§ **Activity**: All lines after the one containing "This is a 0.092" are needed, along with that line itself. Please repeat them exactly through the end of the entries.

Stored data entries
----

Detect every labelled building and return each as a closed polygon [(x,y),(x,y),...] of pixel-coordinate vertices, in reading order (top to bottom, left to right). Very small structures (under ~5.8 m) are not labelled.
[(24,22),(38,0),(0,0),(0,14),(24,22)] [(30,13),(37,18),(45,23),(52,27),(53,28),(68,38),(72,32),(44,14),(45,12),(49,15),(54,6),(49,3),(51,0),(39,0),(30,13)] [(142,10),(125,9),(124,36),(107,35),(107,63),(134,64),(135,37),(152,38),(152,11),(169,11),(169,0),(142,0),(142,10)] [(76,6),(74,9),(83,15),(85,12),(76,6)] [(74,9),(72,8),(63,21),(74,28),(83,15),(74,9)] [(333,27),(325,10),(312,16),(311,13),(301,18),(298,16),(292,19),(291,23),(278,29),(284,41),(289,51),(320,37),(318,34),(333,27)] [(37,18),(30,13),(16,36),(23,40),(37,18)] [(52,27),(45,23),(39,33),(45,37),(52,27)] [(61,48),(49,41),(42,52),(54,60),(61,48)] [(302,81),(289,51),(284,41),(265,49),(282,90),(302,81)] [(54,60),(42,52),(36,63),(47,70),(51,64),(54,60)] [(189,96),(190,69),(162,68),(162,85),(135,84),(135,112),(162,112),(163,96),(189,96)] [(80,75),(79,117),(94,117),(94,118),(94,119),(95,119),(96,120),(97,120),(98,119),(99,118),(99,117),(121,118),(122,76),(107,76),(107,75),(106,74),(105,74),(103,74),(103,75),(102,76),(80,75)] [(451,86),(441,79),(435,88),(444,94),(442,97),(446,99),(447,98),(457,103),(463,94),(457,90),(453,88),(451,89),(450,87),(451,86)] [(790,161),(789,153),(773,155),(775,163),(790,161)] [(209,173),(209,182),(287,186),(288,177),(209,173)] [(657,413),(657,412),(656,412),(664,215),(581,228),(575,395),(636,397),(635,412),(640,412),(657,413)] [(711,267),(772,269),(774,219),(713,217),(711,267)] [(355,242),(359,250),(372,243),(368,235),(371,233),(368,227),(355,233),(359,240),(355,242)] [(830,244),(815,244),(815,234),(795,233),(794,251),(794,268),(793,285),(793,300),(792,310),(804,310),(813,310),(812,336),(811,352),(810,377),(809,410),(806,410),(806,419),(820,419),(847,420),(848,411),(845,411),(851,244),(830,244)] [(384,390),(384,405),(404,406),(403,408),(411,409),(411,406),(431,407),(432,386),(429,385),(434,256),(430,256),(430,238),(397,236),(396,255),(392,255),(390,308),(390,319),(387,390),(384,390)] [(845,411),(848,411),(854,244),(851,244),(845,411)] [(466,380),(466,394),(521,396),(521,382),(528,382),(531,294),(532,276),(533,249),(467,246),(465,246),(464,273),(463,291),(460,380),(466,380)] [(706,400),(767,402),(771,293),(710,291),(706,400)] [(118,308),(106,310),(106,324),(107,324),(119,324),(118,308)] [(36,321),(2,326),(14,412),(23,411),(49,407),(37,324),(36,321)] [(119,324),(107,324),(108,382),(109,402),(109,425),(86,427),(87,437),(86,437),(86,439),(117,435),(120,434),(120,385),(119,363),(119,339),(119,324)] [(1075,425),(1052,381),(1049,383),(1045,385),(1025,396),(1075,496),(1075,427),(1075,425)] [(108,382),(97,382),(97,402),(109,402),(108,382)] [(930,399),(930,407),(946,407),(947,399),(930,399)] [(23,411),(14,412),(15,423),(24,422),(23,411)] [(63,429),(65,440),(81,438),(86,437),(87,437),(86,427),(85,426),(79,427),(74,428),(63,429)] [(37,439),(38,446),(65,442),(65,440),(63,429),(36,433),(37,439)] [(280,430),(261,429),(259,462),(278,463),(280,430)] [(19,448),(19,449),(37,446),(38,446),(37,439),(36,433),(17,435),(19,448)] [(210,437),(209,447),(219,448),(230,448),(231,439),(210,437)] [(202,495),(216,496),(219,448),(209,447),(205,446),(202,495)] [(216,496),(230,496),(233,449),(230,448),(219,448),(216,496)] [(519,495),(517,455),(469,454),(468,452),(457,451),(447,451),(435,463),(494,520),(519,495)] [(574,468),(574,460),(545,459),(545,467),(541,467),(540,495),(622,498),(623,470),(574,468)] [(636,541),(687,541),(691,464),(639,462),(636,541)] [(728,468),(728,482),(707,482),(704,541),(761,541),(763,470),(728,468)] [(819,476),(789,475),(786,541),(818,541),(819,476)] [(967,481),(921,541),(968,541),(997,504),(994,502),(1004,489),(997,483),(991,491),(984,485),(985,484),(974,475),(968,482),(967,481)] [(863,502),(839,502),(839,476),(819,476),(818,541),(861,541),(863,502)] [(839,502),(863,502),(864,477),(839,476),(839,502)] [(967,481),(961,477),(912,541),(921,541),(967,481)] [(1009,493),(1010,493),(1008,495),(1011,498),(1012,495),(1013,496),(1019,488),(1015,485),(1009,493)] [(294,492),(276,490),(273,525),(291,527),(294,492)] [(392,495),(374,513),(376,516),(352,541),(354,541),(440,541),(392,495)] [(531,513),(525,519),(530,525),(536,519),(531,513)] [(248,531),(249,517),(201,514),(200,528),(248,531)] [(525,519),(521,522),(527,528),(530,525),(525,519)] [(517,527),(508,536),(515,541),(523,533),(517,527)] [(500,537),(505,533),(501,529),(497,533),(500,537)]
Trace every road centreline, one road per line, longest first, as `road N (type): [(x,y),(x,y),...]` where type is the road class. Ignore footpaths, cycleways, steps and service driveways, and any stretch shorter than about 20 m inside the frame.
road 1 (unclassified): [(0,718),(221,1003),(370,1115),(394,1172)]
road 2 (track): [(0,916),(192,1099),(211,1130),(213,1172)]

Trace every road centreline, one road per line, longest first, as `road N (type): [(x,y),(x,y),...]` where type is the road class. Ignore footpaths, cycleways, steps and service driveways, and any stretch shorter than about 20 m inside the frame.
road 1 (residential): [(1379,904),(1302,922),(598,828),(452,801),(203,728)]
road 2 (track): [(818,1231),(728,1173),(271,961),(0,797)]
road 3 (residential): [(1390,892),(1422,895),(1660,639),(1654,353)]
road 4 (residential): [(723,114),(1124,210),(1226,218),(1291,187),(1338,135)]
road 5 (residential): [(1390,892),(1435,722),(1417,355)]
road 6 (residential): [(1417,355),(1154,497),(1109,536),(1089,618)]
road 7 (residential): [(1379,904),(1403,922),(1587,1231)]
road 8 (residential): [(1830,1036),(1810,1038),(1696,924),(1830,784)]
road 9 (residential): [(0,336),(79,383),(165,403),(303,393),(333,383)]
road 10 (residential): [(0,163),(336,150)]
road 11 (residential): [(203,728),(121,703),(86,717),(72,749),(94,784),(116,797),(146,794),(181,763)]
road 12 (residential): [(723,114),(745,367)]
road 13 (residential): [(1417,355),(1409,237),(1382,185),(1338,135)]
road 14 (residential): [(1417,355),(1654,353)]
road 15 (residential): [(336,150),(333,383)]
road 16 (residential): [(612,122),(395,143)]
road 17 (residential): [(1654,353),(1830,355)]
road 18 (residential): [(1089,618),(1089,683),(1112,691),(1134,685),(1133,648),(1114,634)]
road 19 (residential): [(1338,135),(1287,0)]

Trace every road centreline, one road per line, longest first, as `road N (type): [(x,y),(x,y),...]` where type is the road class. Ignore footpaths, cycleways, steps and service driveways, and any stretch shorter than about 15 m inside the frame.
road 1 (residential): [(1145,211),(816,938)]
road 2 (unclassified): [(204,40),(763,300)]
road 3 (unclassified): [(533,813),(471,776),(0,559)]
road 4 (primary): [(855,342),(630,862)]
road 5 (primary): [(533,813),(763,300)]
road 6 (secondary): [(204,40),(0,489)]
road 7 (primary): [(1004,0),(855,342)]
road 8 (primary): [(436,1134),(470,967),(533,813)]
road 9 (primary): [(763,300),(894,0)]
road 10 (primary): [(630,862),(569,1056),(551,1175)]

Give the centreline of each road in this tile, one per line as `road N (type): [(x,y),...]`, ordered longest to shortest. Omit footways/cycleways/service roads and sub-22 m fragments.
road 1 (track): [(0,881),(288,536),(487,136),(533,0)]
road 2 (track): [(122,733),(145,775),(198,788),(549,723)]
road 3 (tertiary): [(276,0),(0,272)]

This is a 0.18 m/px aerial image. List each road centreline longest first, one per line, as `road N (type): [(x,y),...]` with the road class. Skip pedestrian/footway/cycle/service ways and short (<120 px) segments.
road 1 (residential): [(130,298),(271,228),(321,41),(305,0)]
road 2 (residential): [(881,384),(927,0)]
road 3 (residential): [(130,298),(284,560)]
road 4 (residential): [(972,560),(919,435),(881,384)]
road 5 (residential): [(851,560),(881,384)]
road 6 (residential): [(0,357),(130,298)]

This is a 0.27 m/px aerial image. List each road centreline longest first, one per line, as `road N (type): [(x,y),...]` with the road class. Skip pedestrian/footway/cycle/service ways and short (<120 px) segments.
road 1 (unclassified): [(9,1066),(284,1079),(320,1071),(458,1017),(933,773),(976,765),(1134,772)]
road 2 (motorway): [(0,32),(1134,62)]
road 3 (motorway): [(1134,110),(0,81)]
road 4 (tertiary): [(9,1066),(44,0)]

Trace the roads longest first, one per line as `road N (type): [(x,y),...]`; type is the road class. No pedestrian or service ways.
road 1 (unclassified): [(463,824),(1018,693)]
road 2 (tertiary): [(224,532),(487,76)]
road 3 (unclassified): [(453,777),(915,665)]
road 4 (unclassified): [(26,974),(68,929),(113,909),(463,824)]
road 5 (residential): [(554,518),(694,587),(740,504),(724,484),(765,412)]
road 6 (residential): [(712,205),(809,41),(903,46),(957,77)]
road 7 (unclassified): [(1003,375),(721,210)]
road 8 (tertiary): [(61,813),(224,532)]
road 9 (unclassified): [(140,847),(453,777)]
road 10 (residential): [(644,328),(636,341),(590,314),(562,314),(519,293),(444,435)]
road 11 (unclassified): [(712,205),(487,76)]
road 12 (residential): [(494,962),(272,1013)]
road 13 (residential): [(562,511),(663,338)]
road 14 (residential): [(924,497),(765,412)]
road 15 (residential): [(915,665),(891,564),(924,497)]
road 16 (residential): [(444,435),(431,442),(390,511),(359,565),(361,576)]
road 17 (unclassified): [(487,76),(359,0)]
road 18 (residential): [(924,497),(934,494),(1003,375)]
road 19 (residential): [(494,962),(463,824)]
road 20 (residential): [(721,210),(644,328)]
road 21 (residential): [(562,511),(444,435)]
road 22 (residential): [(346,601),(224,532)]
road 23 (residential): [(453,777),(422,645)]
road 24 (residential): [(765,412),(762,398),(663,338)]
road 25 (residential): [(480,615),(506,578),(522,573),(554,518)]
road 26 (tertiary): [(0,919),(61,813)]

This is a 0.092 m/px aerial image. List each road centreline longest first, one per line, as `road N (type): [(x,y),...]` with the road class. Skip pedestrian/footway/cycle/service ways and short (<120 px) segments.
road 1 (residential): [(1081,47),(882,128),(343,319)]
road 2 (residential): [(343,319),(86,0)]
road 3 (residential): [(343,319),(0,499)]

----

§ **Answer for this exercise**:
This is a 0.092 m/px aerial image. List each road centreline longest first, one per line, as `road N (type): [(x,y),...]` with the road class. Skip pedestrian/footway/cycle/service ways and short (<120 px) segments.
road 1 (residential): [(1081,47),(882,128),(343,319)]
road 2 (residential): [(343,319),(86,0)]
road 3 (residential): [(343,319),(0,499)]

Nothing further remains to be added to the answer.